(Beginning of Supplied records)

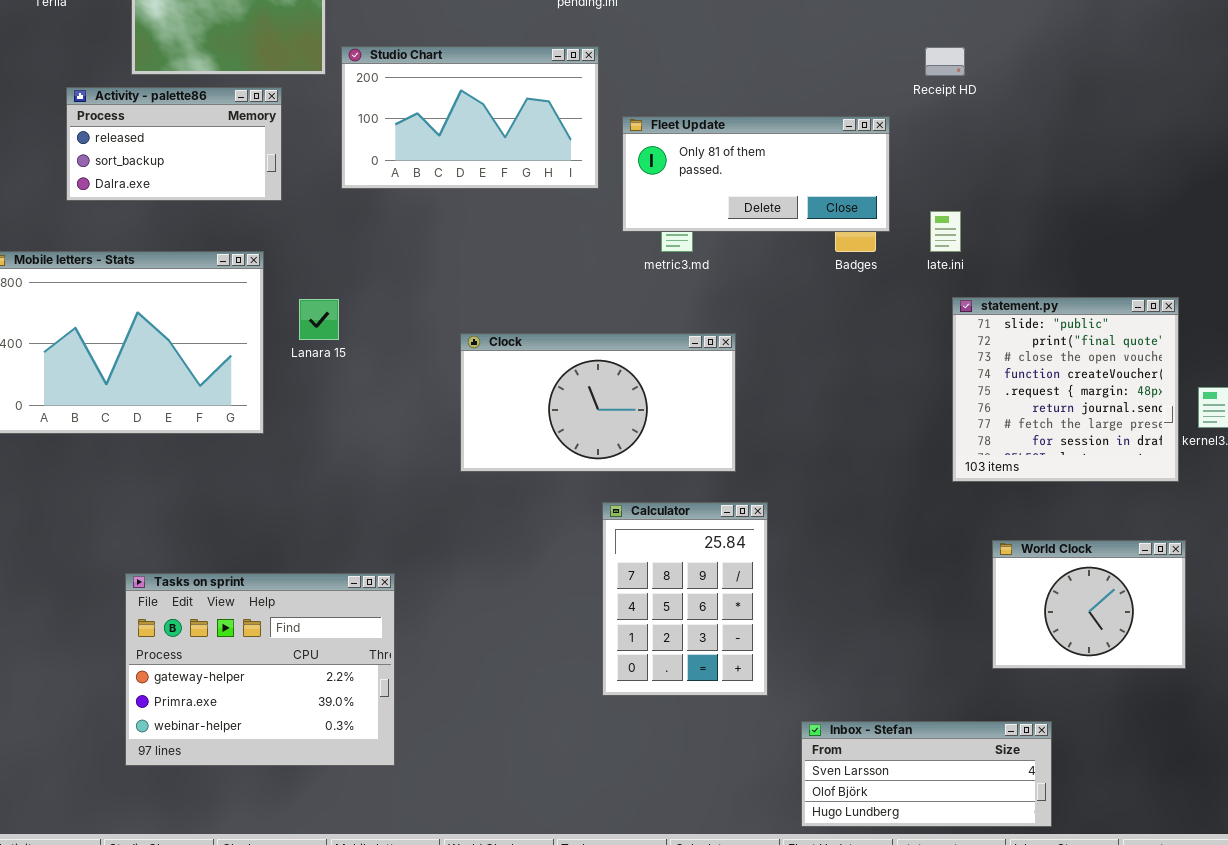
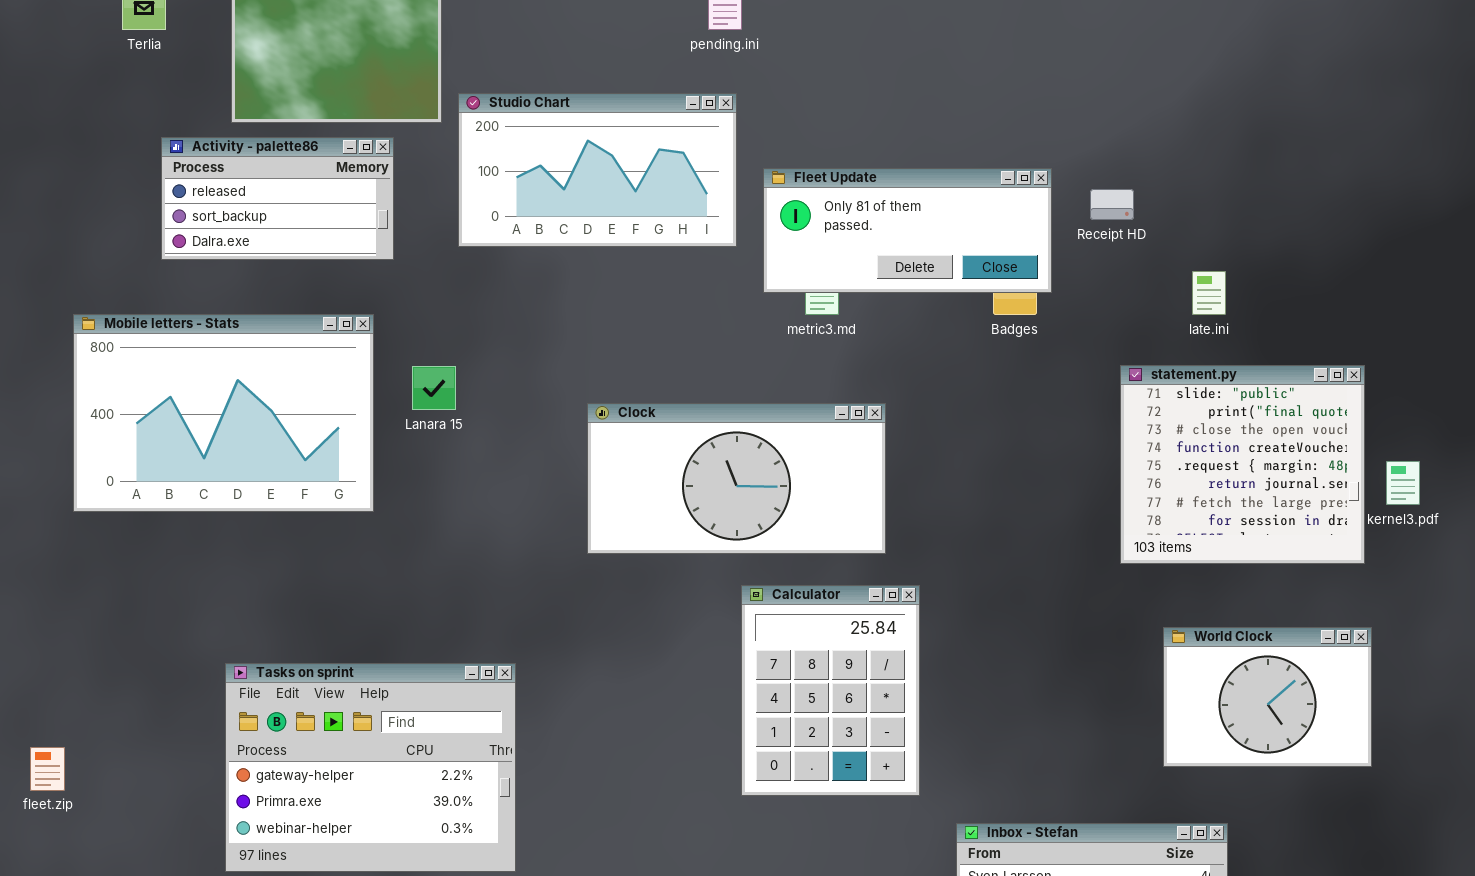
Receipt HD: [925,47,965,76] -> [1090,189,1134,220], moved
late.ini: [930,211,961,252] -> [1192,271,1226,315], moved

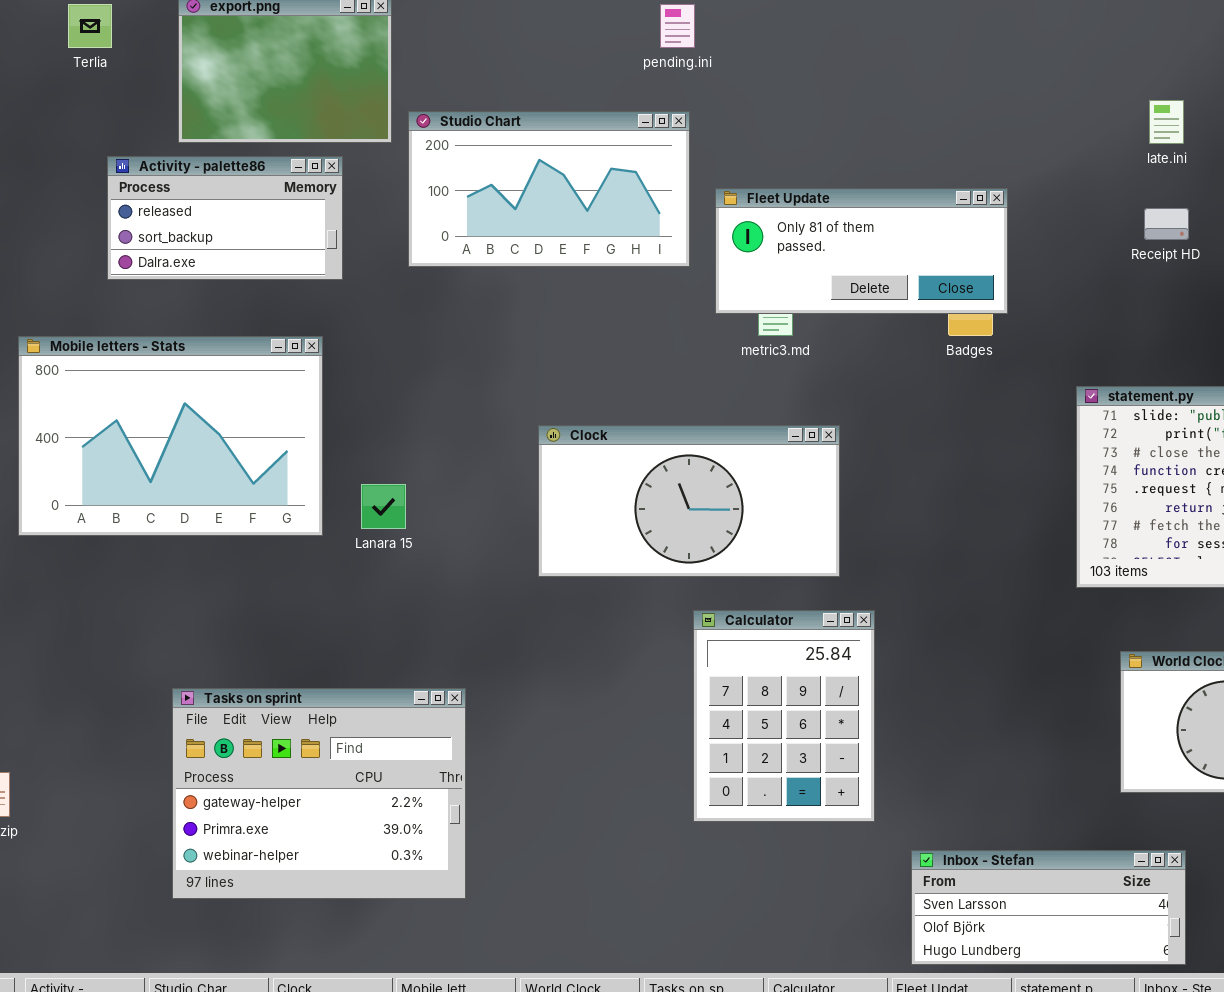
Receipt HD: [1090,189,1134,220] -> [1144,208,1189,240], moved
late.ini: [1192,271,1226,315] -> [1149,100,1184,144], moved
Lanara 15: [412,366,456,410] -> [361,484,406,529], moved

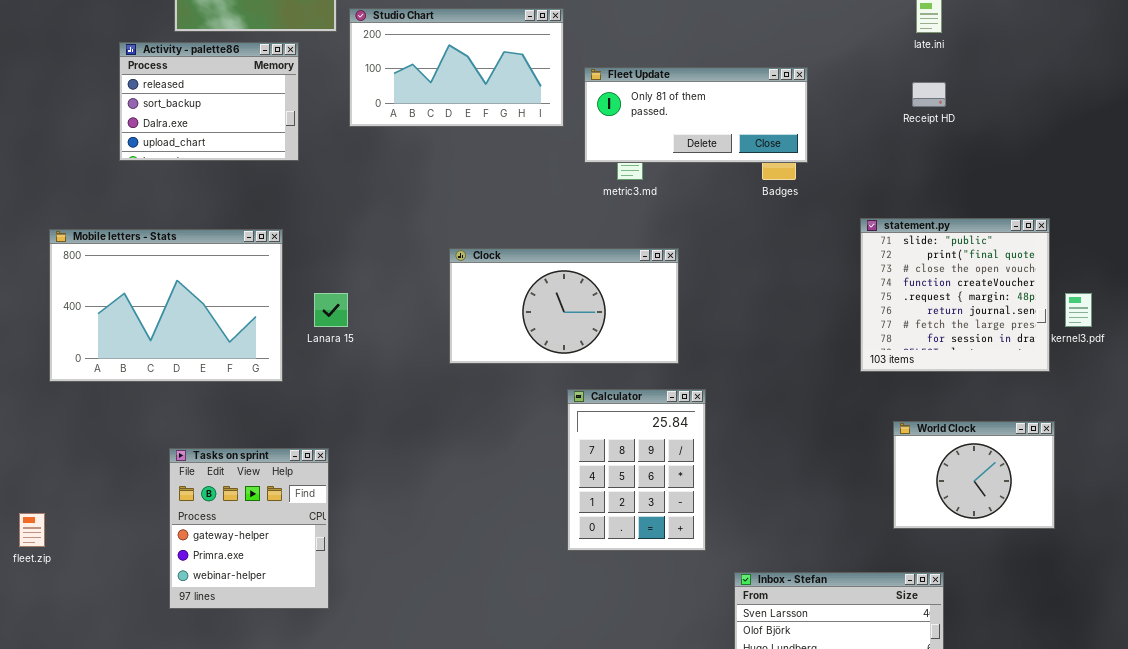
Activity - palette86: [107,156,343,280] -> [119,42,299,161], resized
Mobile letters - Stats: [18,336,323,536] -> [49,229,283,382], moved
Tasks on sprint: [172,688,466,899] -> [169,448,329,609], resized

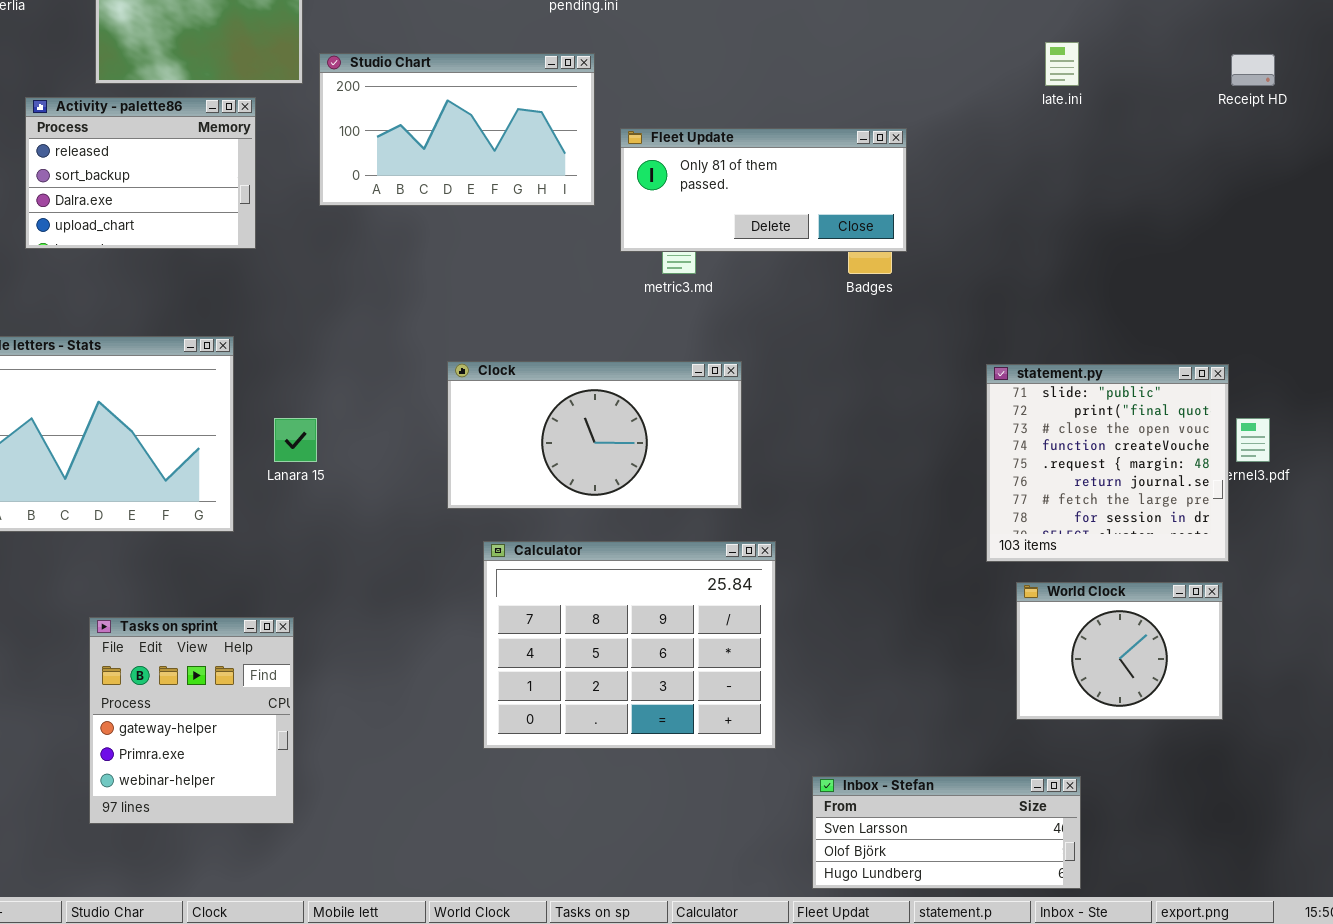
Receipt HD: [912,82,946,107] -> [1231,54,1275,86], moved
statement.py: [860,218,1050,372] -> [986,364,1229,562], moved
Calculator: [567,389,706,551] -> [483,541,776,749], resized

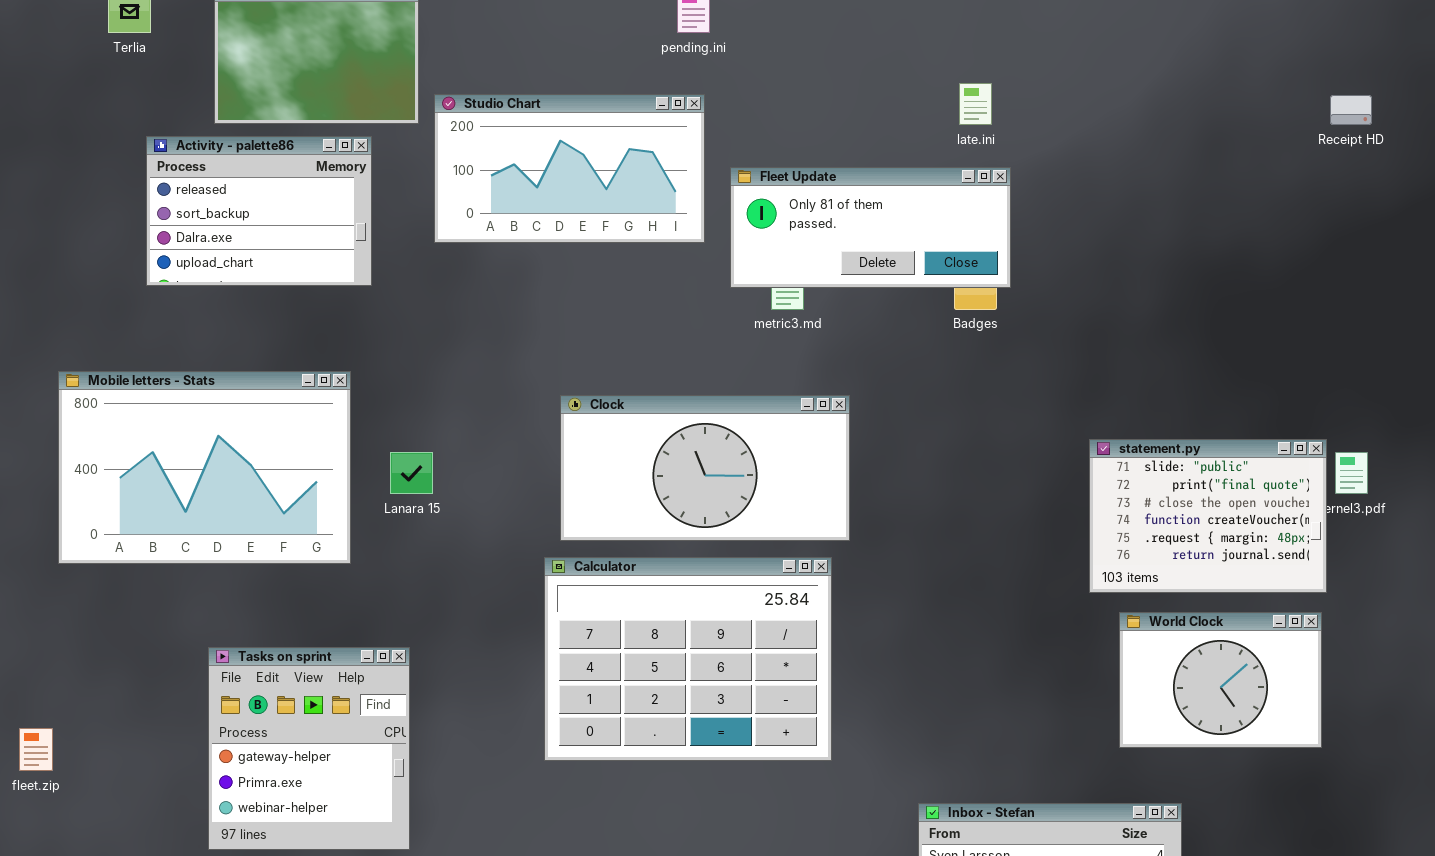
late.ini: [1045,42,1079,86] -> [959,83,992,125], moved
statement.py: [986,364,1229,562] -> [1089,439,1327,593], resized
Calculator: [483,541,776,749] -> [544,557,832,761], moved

(End of Supplied records)

Can the lines from the start of the records through the line with "Activity - palette86: [107,156,343,280]" be given again exactly, with the pictures left out?

Task answer
Receipt HD: [925,47,965,76] -> [1090,189,1134,220], moved
late.ini: [930,211,961,252] -> [1192,271,1226,315], moved

Receipt HD: [1090,189,1134,220] -> [1144,208,1189,240], moved
late.ini: [1192,271,1226,315] -> [1149,100,1184,144], moved
Lanara 15: [412,366,456,410] -> [361,484,406,529], moved

Activity - palette86: [107,156,343,280] -> [119,42,299,161], resized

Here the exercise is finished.